Assigned task —
The answer should hold every line of the listing, unchanged and free of images.

Information given —
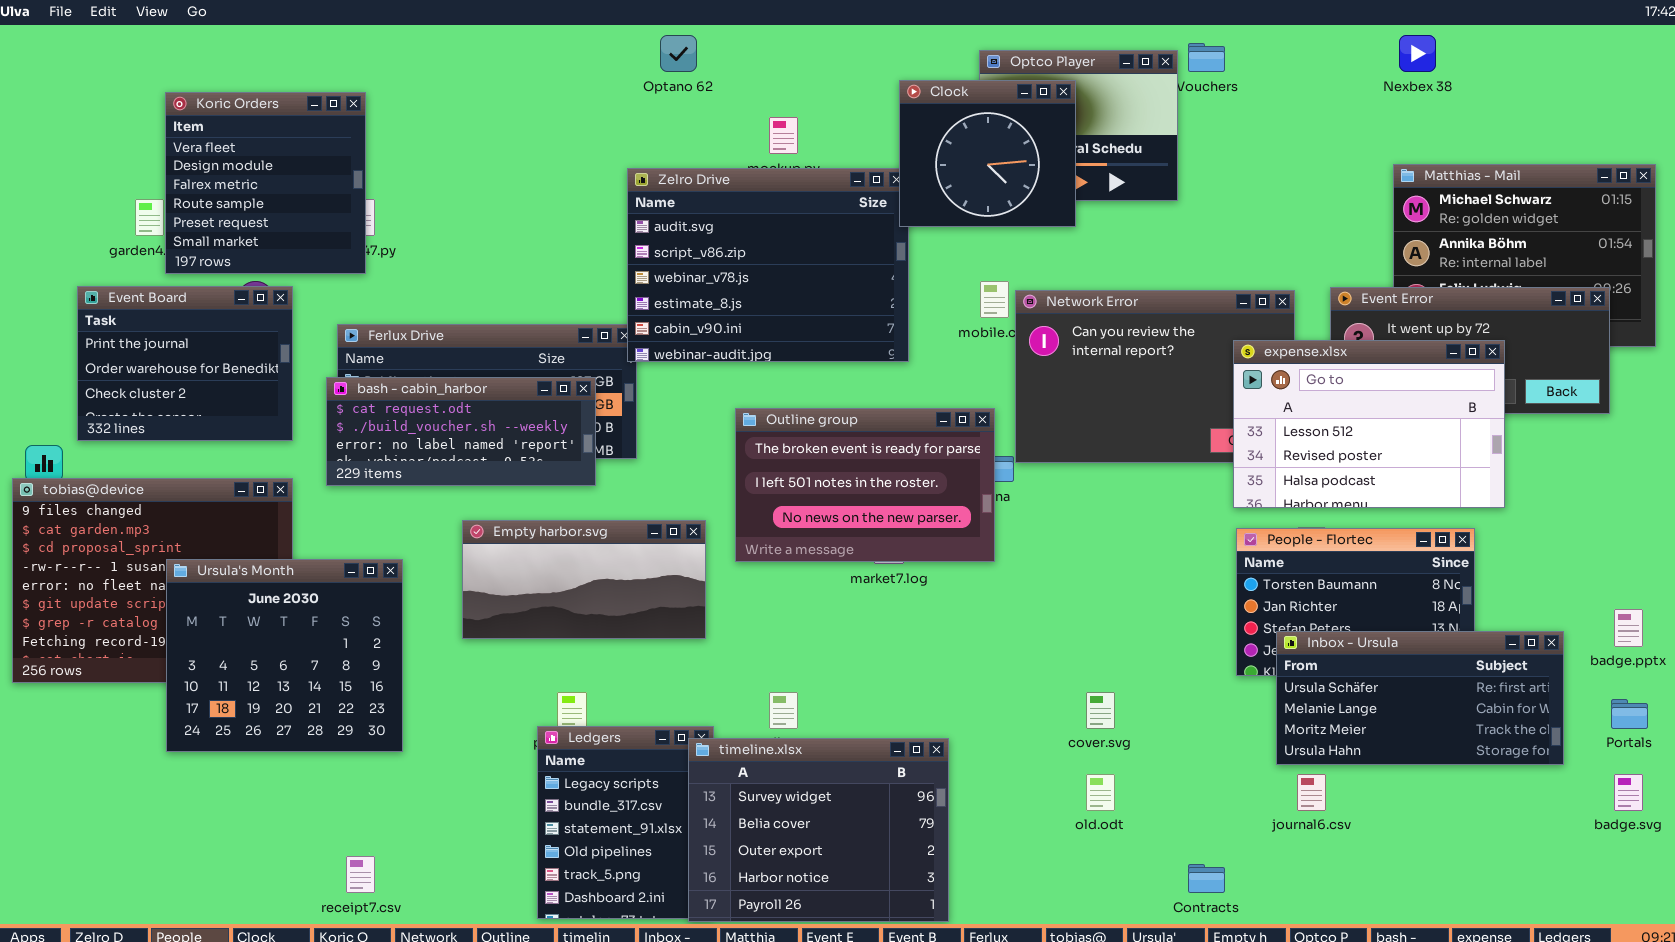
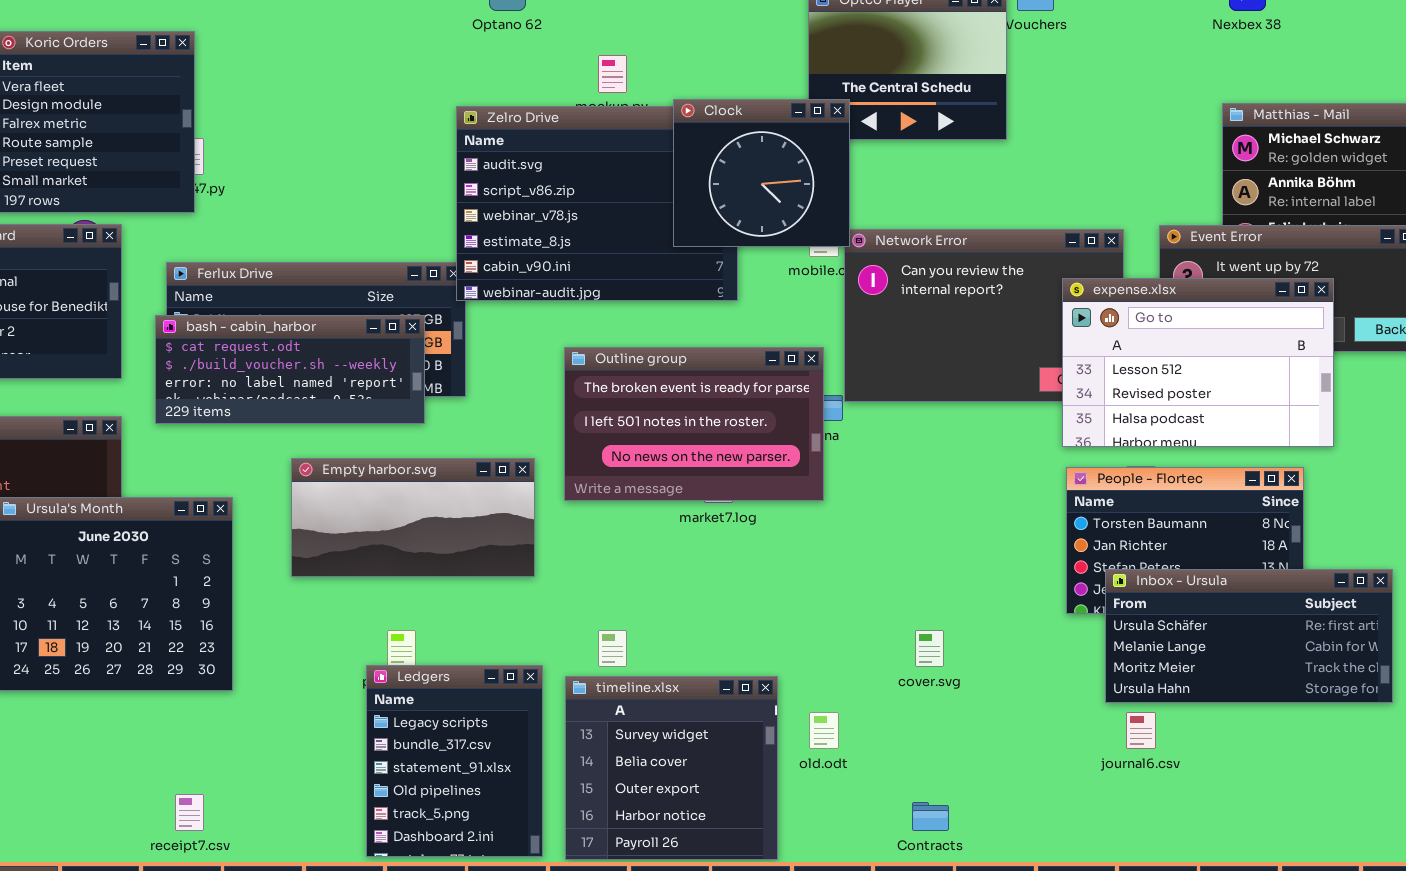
Clock: [899,80,1076,227] -> [673,99,850,247], moved
timeline.xlsx: [688,738,949,922] -> [565,676,778,860], resized
old.odt: [1086,774,1115,811] -> [809,712,839,749], moved
Contracts: [1188,864,1225,893] -> [912,802,949,831], moved

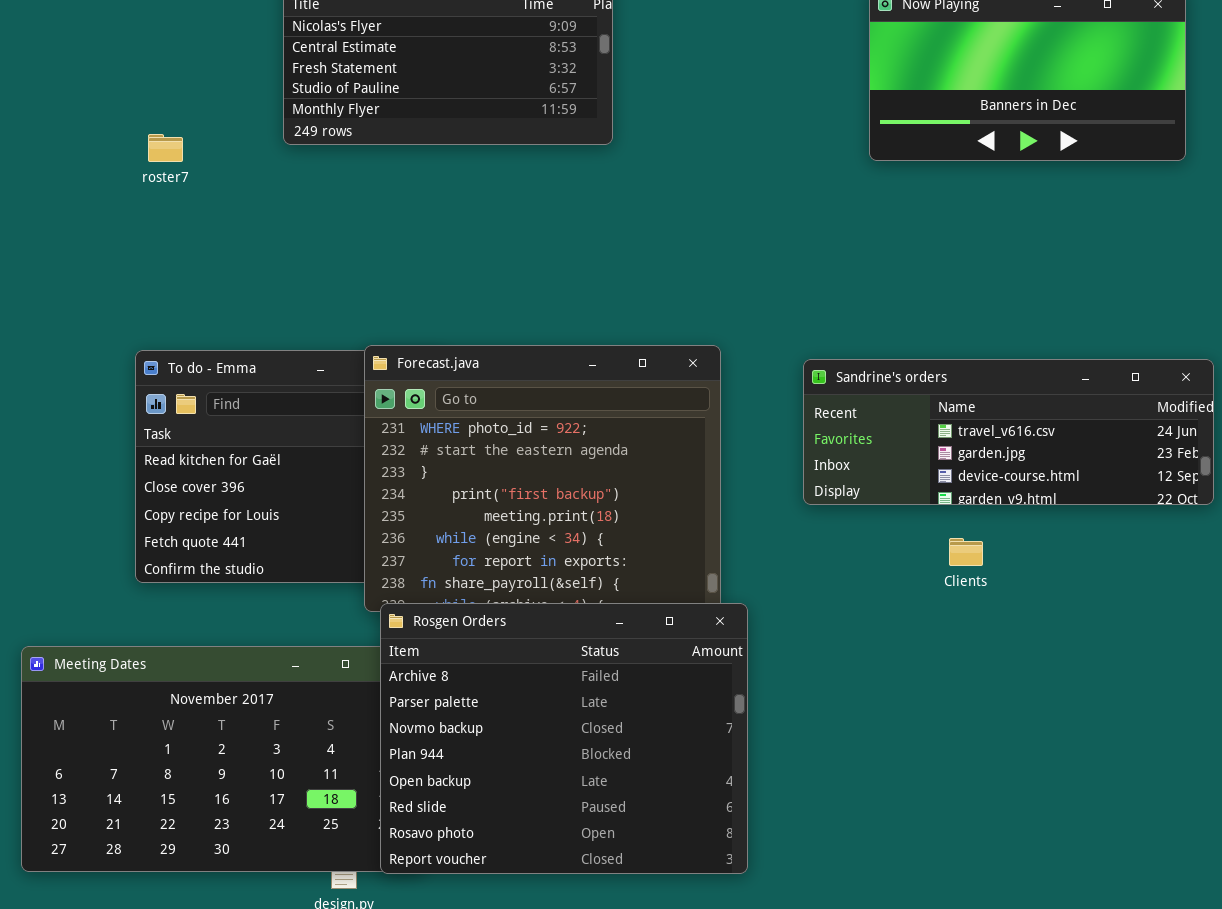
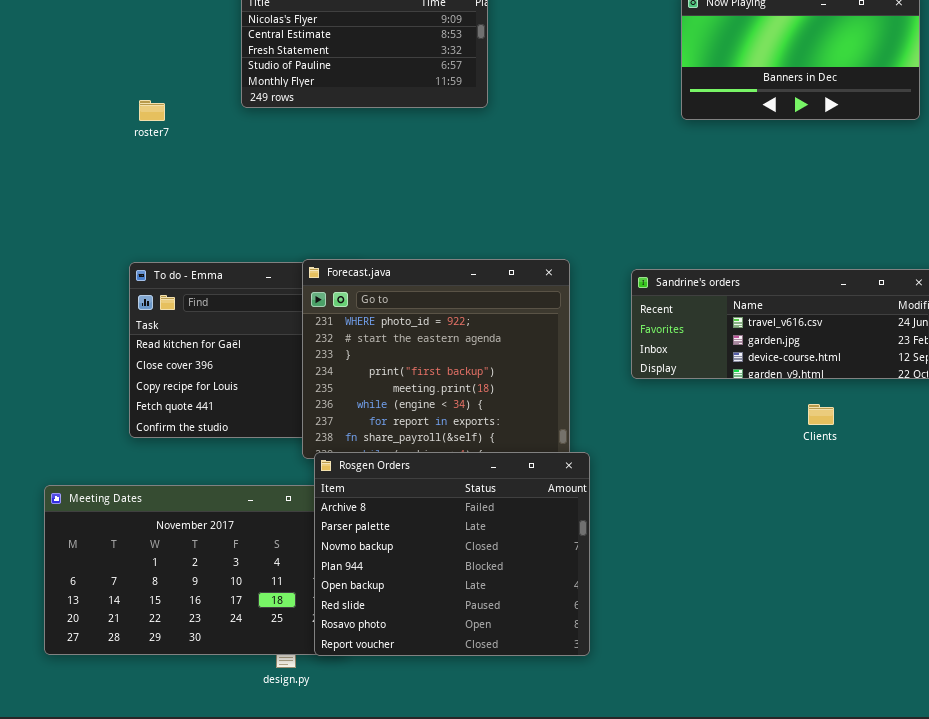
Clients: [949,538,983,566] -> [808,404,834,425], moved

Solution —
Clock: [899,80,1076,227] -> [673,99,850,247], moved
timeline.xlsx: [688,738,949,922] -> [565,676,778,860], resized
old.odt: [1086,774,1115,811] -> [809,712,839,749], moved
Contracts: [1188,864,1225,893] -> [912,802,949,831], moved

Clients: [949,538,983,566] -> [808,404,834,425], moved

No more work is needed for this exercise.